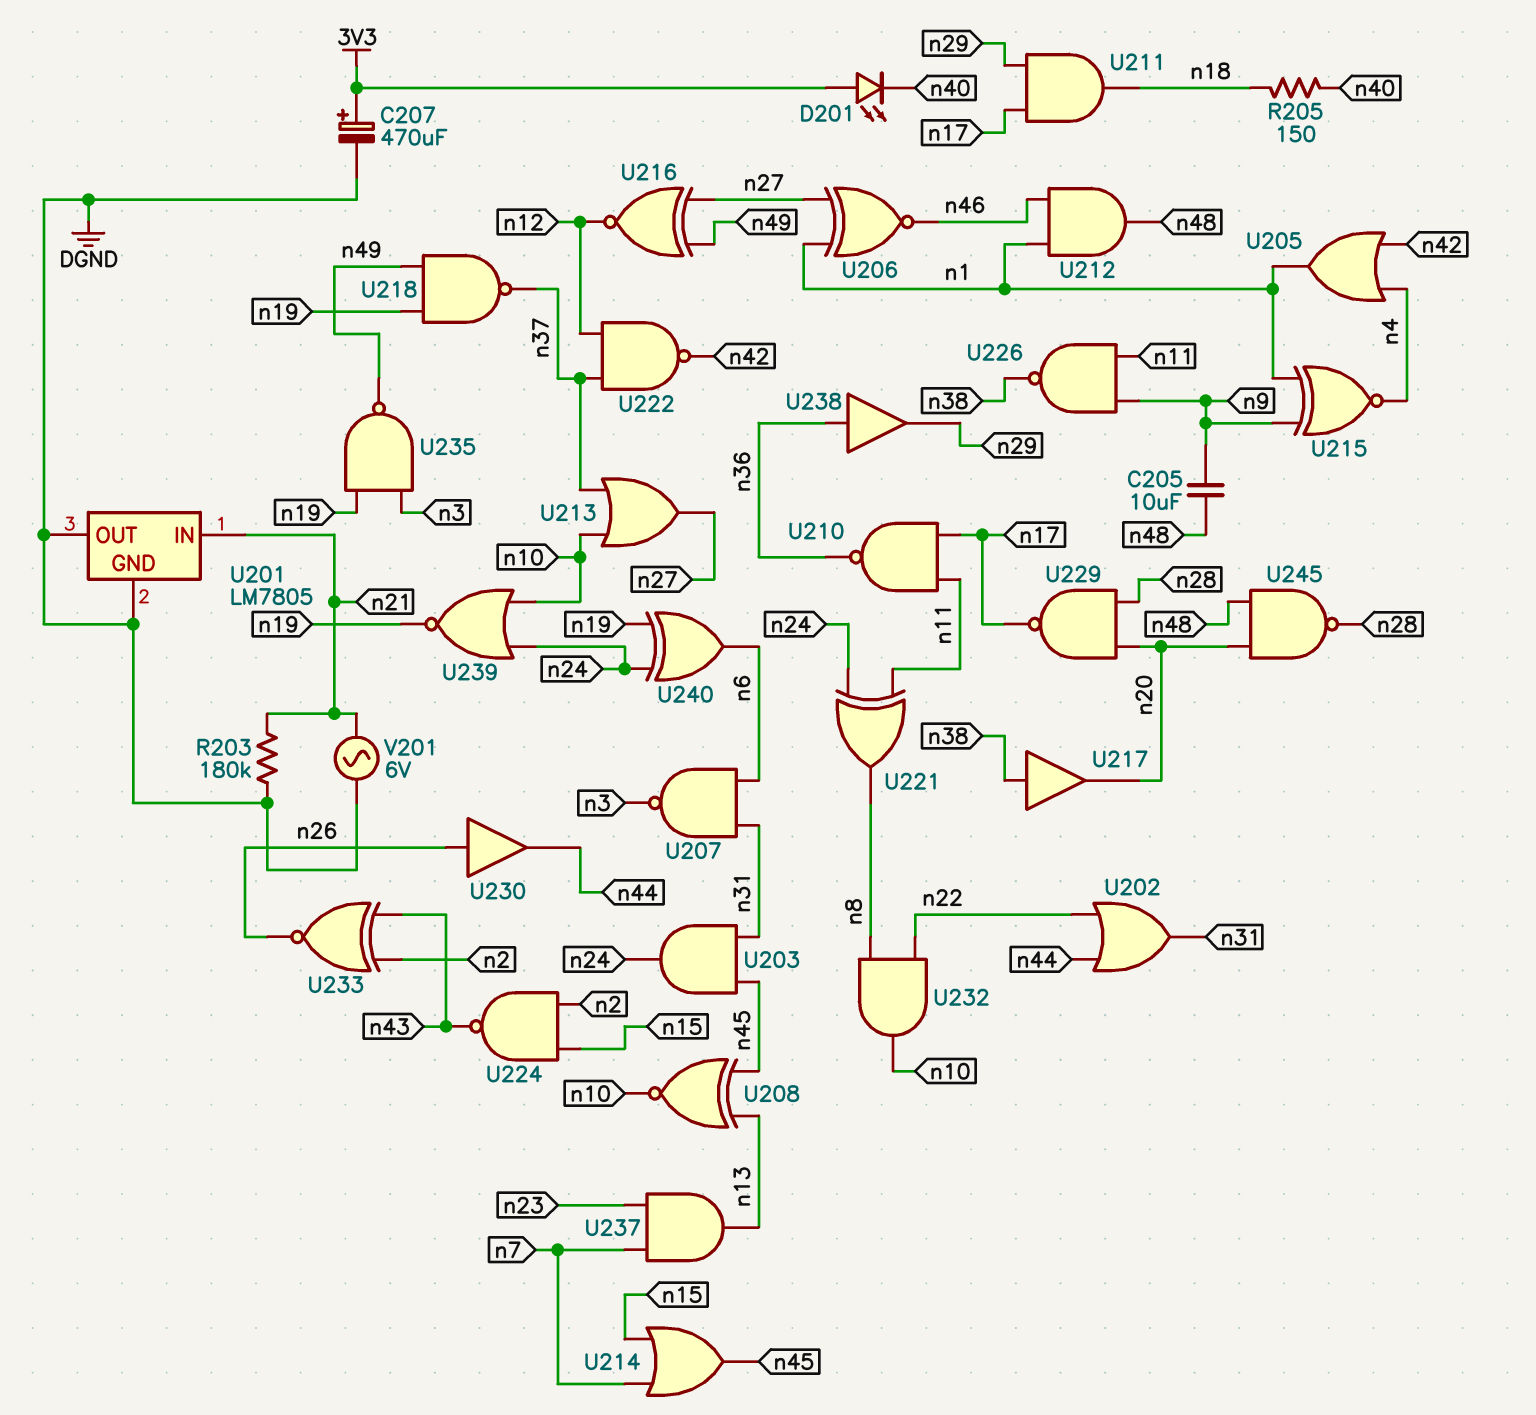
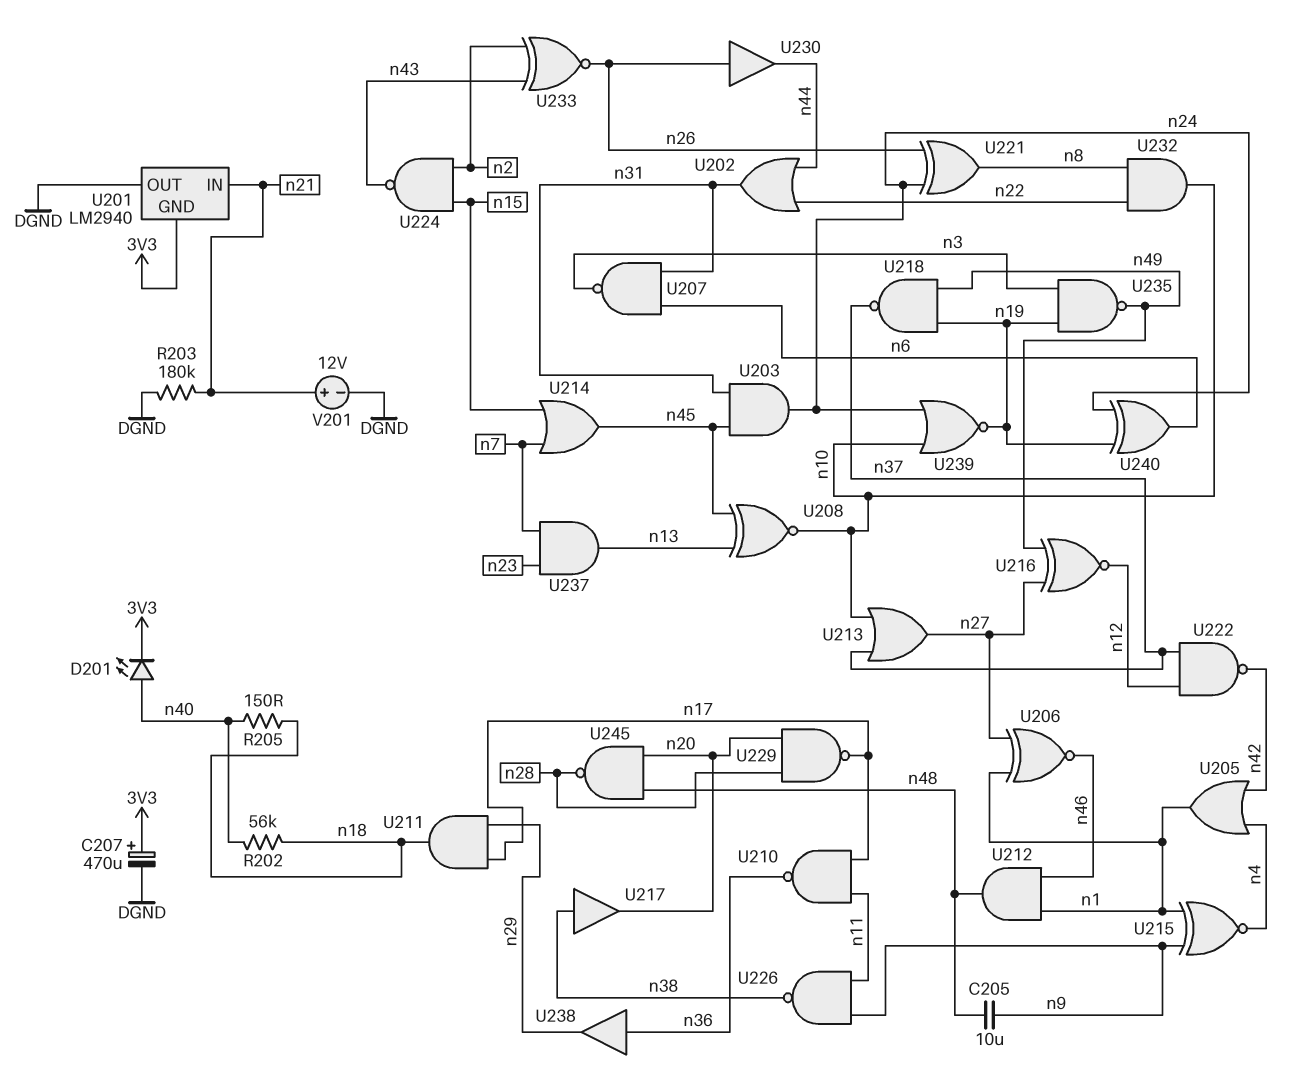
D201: LED (A 3V3, K n40) -> LED (A n40, K 3V3)
R202: none -> 56k (n18, n40)
U201: LM7805 -> LM2940
U201 pin GND: DGND -> 3V3
U221: XOR (in n11, in n24, out n8) -> XOR (in n24, in n26, out n8)
V201: AC 6V (DGND, n21) -> 12V (plus n21, minus DGND)

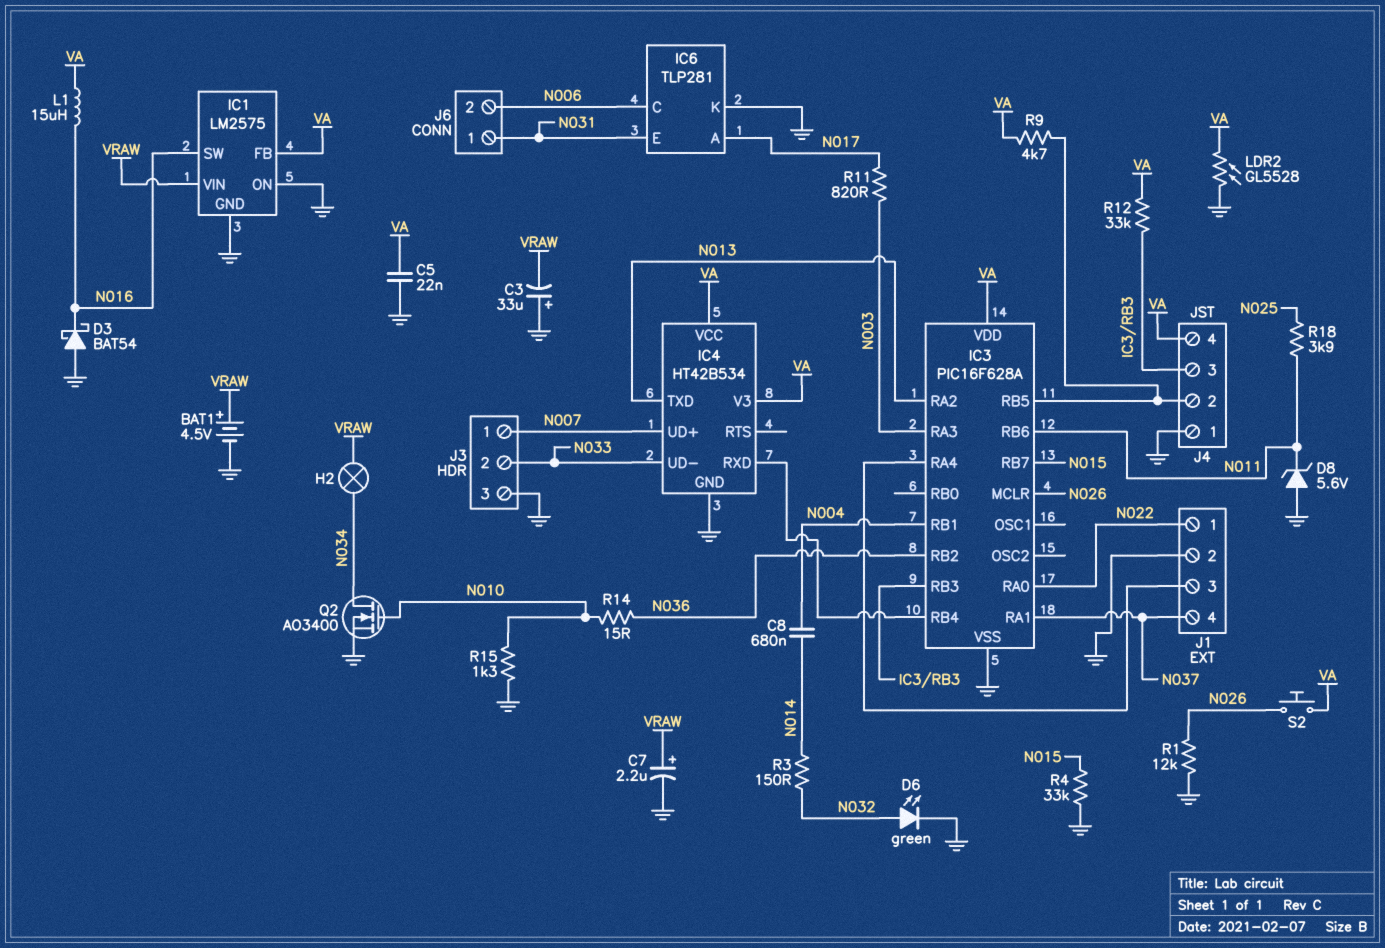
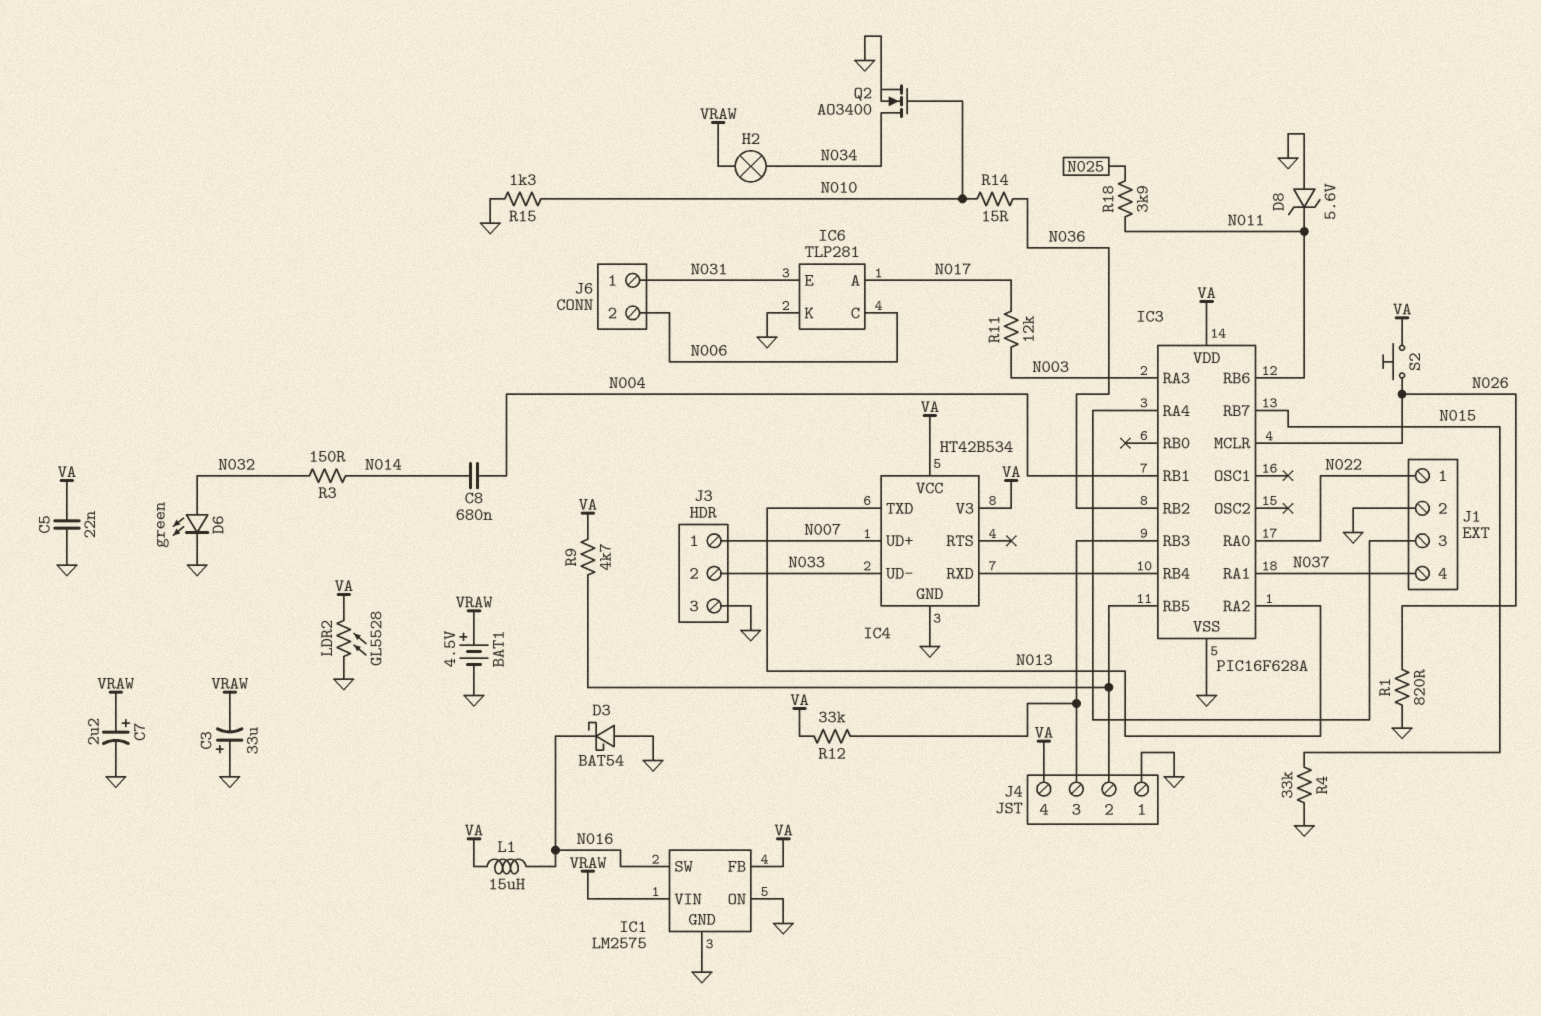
R1: 12k (GND, N026) -> 820 (GND, N026)
R11: 820 (N003, N017) -> 12k (N003, N017)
____
• ACTIVITY:
The whole listing, minus its images, should be repeated exactly.

• FINAL ANSWER:
D201: LED (A 3V3, K n40) -> LED (A n40, K 3V3)
R202: none -> 56k (n18, n40)
U201: LM7805 -> LM2940
U201 pin GND: DGND -> 3V3
U221: XOR (in n11, in n24, out n8) -> XOR (in n24, in n26, out n8)
V201: AC 6V (DGND, n21) -> 12V (plus n21, minus DGND)

R1: 12k (GND, N026) -> 820 (GND, N026)
R11: 820 (N003, N017) -> 12k (N003, N017)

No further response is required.